§ Task data
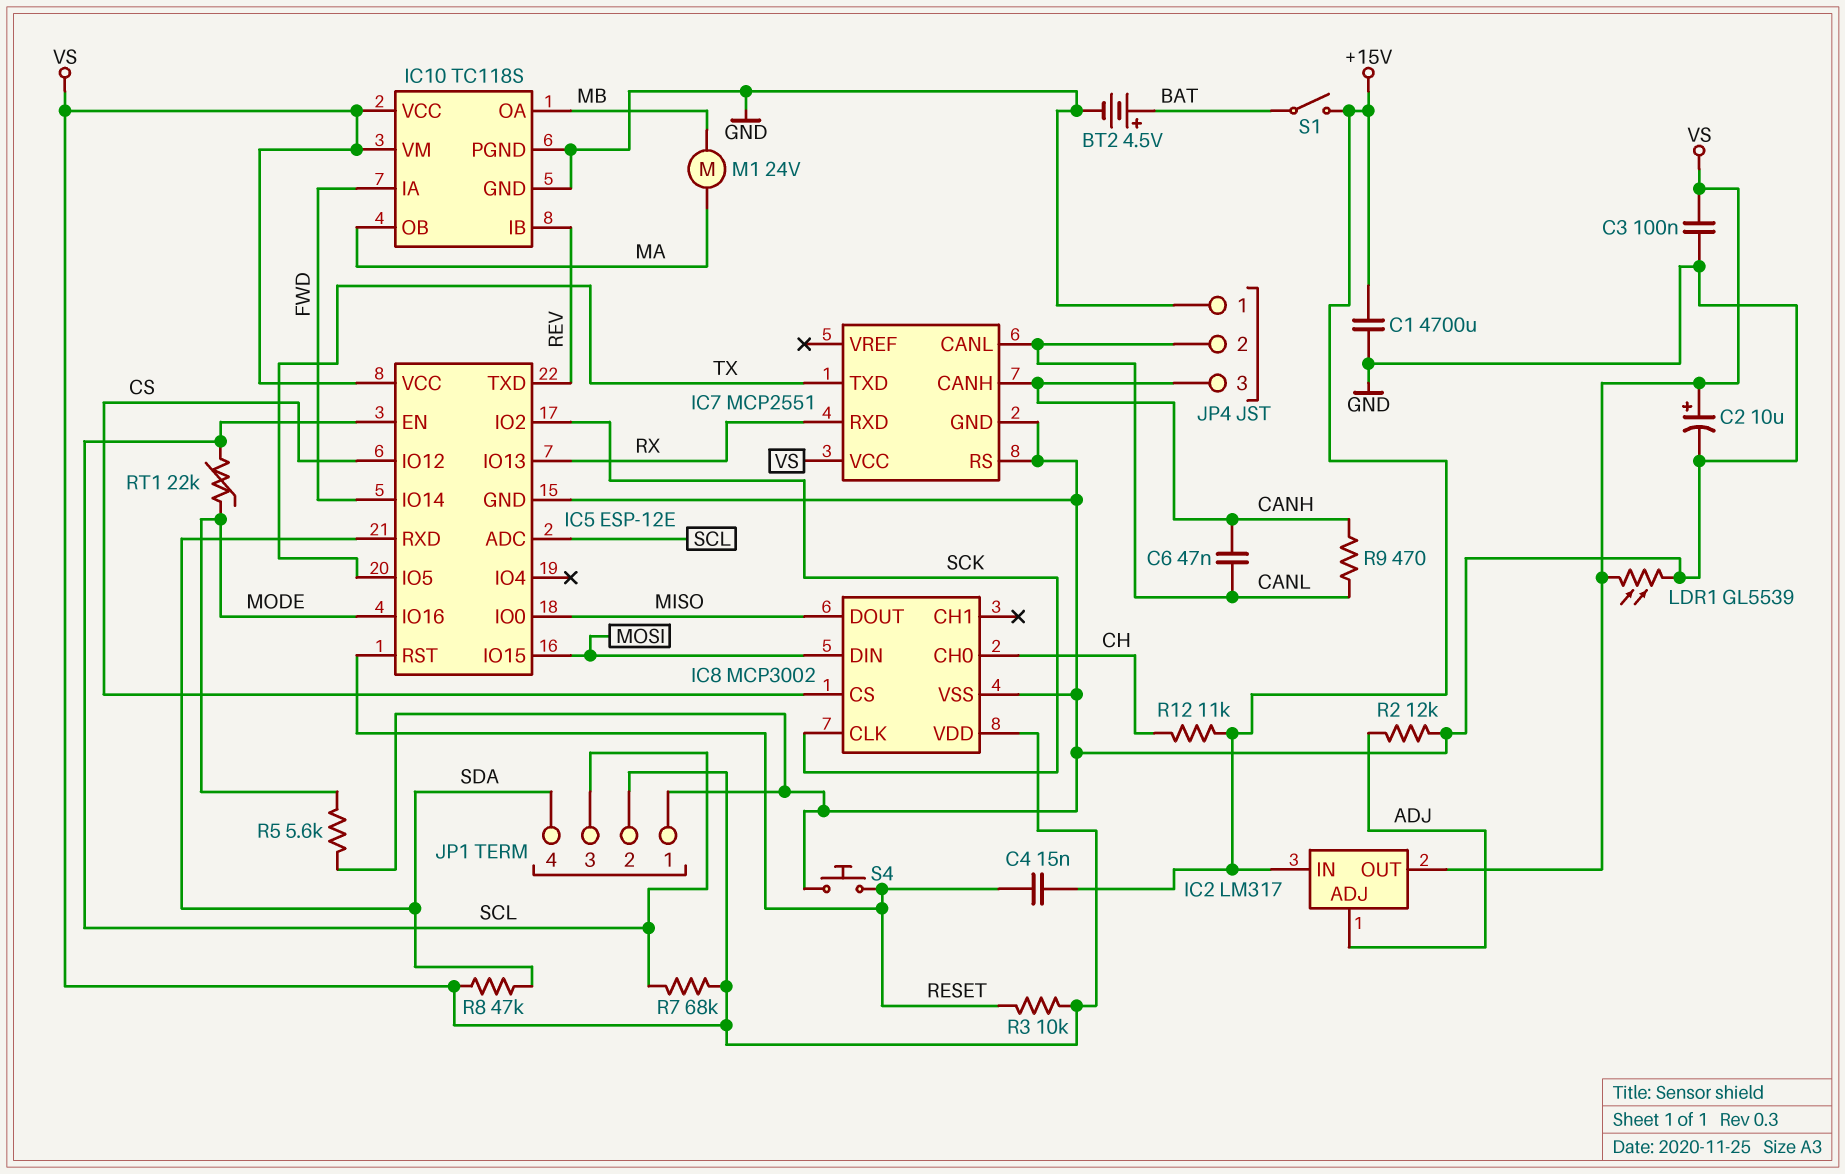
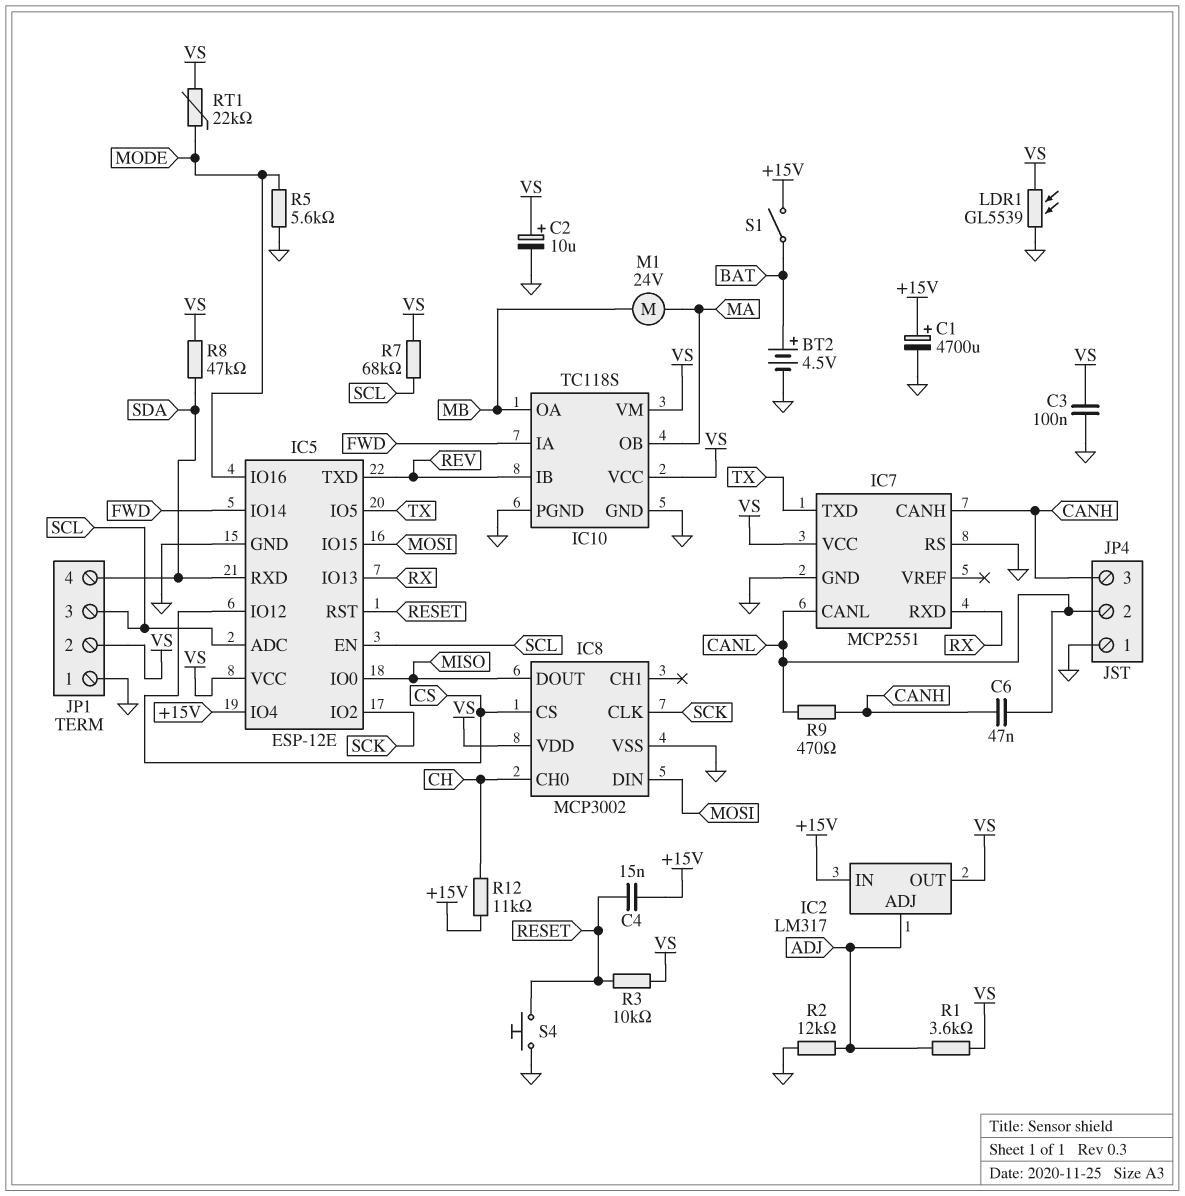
C1: 4700uF (+15V, GND) -> 4700uF (plus +15V, minus GND)
IC5 pin IO4: none -> +15V
R1: none -> 3.6k (ADJ, VS)
RT1: 22k (MODE, SCL) -> 22k (MODE, VS)

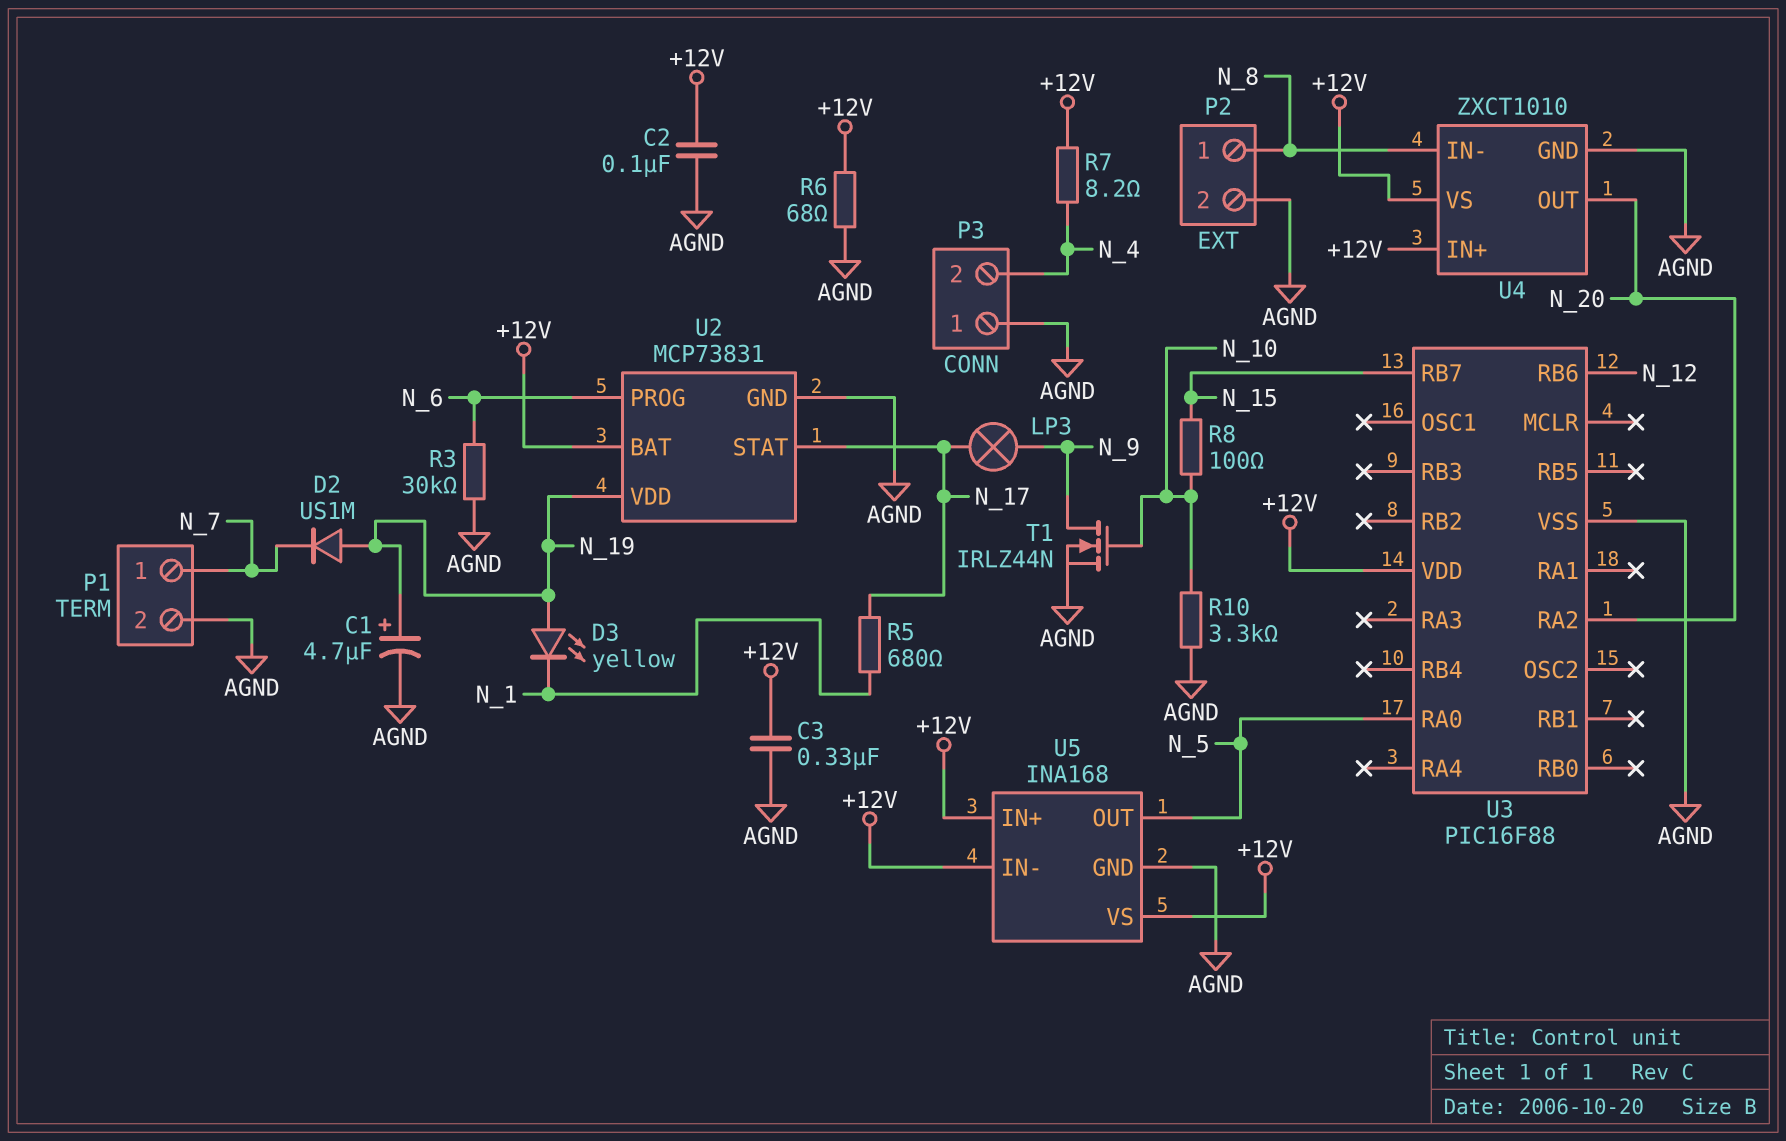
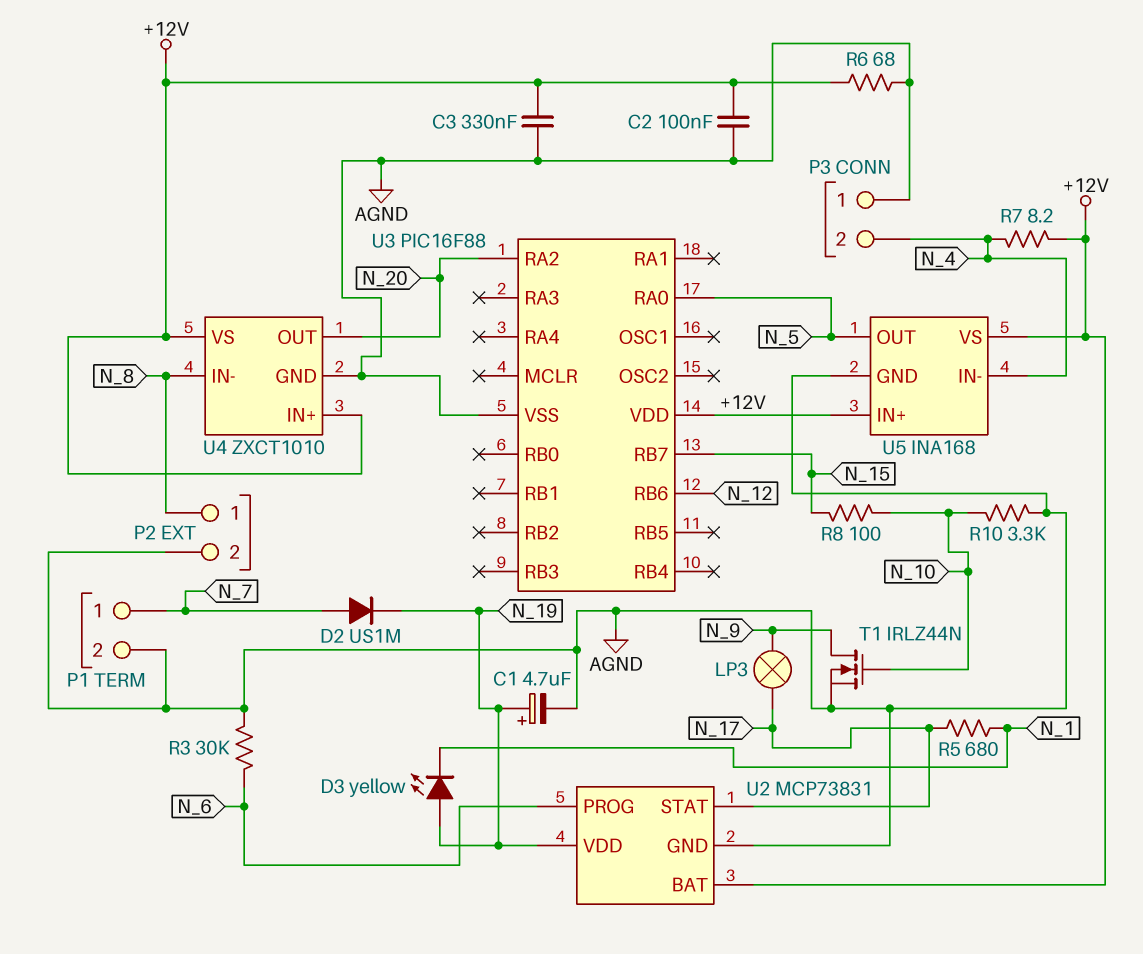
D2: diode US1M (A N_19, K N_7) -> diode US1M (A N_7, K N_19)
U5 pin IN-: +12V -> N_4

§ Aim of the task
Each line above must be set down exactly, though no picture should be carried over.

§ Solution for this task
C1: 4700uF (+15V, GND) -> 4700uF (plus +15V, minus GND)
IC5 pin IO4: none -> +15V
R1: none -> 3.6k (ADJ, VS)
RT1: 22k (MODE, SCL) -> 22k (MODE, VS)

D2: diode US1M (A N_19, K N_7) -> diode US1M (A N_7, K N_19)
U5 pin IN-: +12V -> N_4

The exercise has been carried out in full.